> **TASK DETAILS**
Repeat, please, only the lines from the top of the data down to the line with "X101: 32.768kHz (+9V, XO)"; include both of those lines.

◇ ◇ ◇

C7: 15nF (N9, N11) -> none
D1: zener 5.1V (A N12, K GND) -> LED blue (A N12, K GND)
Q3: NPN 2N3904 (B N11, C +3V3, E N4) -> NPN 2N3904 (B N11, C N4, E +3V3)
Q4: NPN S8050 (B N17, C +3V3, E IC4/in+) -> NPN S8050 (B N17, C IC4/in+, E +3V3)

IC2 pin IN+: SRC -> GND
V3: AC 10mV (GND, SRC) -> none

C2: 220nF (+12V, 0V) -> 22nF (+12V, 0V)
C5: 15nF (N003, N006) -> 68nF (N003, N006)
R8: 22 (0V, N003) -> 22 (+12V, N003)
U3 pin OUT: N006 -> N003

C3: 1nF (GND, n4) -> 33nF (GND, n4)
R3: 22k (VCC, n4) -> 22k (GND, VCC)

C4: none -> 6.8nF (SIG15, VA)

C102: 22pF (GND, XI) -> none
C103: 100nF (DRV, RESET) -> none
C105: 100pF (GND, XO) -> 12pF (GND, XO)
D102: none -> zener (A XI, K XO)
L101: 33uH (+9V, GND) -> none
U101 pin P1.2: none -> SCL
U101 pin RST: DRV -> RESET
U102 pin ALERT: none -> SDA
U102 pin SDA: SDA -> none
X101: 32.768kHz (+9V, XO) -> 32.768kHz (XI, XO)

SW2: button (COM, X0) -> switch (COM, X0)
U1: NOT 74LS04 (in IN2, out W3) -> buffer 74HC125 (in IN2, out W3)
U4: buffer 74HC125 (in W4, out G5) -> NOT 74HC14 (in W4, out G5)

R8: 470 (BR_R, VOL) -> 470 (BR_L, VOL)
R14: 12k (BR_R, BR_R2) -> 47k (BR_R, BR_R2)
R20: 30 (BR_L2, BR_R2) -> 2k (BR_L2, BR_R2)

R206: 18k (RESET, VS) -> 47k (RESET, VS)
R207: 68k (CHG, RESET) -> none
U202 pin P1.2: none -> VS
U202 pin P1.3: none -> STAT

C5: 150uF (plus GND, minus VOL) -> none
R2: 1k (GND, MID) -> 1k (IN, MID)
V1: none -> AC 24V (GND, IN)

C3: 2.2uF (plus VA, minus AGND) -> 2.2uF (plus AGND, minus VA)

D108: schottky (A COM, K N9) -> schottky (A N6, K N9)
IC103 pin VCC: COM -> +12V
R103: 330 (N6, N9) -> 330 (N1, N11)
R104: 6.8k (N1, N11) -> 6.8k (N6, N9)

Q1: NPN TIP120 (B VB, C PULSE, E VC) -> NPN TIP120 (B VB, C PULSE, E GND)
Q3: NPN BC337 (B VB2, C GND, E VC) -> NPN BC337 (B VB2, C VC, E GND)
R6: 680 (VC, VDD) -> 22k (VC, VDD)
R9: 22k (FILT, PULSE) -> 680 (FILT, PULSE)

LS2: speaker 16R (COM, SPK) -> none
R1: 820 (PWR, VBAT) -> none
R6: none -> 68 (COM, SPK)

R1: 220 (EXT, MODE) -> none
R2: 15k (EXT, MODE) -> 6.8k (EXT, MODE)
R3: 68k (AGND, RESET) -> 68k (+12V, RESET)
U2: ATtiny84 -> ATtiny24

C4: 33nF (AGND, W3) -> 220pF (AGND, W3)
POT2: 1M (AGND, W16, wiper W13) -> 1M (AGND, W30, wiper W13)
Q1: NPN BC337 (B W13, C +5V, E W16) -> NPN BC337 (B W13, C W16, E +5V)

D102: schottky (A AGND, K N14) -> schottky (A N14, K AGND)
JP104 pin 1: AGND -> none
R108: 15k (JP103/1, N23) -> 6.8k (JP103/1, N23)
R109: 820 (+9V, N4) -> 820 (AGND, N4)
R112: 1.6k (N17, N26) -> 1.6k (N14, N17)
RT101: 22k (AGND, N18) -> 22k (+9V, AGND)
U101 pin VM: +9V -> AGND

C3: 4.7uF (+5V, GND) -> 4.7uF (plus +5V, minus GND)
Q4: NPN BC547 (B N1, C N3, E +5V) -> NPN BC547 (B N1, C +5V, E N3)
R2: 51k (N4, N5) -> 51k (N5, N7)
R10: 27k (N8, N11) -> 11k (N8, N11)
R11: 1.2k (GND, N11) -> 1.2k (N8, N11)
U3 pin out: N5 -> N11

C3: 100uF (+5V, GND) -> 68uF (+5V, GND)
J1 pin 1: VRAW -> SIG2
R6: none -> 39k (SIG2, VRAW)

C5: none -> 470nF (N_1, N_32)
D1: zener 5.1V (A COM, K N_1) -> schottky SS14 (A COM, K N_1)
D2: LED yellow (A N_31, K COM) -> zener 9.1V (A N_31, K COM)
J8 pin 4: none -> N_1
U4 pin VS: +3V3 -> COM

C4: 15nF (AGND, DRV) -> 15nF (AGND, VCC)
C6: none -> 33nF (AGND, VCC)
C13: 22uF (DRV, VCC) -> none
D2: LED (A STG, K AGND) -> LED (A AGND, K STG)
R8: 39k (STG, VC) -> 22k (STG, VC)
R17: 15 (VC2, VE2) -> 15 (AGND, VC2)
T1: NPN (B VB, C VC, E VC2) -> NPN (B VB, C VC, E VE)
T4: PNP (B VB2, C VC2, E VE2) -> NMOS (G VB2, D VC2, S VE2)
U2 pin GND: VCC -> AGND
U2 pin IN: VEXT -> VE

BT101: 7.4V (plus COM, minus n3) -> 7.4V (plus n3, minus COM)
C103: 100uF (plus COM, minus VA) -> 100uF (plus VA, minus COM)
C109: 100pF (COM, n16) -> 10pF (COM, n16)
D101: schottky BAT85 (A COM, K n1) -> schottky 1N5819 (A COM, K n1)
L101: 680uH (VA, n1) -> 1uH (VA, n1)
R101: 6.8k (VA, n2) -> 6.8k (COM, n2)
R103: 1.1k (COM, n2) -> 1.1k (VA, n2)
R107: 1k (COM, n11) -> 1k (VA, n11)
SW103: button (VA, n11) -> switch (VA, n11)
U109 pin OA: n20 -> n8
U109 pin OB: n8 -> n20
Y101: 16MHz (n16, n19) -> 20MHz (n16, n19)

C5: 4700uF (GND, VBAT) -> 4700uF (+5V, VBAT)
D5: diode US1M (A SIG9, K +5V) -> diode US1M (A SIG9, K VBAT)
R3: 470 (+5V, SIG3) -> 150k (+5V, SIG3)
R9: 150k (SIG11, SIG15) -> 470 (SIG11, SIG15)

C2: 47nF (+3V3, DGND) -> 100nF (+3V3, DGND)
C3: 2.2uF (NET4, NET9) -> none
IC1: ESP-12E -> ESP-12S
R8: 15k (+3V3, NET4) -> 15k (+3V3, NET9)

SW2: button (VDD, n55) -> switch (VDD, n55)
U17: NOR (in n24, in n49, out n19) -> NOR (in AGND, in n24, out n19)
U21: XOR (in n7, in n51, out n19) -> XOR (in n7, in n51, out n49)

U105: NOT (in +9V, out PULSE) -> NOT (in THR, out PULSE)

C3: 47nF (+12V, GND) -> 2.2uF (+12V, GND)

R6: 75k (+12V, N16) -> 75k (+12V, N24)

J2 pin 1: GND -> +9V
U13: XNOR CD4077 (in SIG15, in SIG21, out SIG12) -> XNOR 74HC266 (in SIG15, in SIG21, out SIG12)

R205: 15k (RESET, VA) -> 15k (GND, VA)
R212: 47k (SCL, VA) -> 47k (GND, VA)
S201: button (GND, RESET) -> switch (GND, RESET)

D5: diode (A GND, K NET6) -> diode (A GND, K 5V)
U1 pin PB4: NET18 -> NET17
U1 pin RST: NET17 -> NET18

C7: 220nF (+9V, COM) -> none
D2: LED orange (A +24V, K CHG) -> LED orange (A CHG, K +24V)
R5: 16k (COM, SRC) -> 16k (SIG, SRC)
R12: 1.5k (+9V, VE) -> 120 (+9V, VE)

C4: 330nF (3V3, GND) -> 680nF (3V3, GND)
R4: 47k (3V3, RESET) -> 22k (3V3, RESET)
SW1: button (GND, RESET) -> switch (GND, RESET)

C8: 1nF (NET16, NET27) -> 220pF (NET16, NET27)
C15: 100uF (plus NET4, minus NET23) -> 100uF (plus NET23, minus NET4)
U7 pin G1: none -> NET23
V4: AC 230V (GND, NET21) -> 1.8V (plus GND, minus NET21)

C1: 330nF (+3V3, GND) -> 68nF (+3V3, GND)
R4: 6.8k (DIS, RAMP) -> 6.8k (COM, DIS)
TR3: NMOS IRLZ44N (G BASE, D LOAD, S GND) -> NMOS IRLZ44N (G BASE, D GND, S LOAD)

◇ ◇ ◇

> **WORKED SOLUTION**
C7: 15nF (N9, N11) -> none
D1: zener 5.1V (A N12, K GND) -> LED blue (A N12, K GND)
Q3: NPN 2N3904 (B N11, C +3V3, E N4) -> NPN 2N3904 (B N11, C N4, E +3V3)
Q4: NPN S8050 (B N17, C +3V3, E IC4/in+) -> NPN S8050 (B N17, C IC4/in+, E +3V3)

IC2 pin IN+: SRC -> GND
V3: AC 10mV (GND, SRC) -> none

C2: 220nF (+12V, 0V) -> 22nF (+12V, 0V)
C5: 15nF (N003, N006) -> 68nF (N003, N006)
R8: 22 (0V, N003) -> 22 (+12V, N003)
U3 pin OUT: N006 -> N003

C3: 1nF (GND, n4) -> 33nF (GND, n4)
R3: 22k (VCC, n4) -> 22k (GND, VCC)

C4: none -> 6.8nF (SIG15, VA)

C102: 22pF (GND, XI) -> none
C103: 100nF (DRV, RESET) -> none
C105: 100pF (GND, XO) -> 12pF (GND, XO)
D102: none -> zener (A XI, K XO)
L101: 33uH (+9V, GND) -> none
U101 pin P1.2: none -> SCL
U101 pin RST: DRV -> RESET
U102 pin ALERT: none -> SDA
U102 pin SDA: SDA -> none
X101: 32.768kHz (+9V, XO) -> 32.768kHz (XI, XO)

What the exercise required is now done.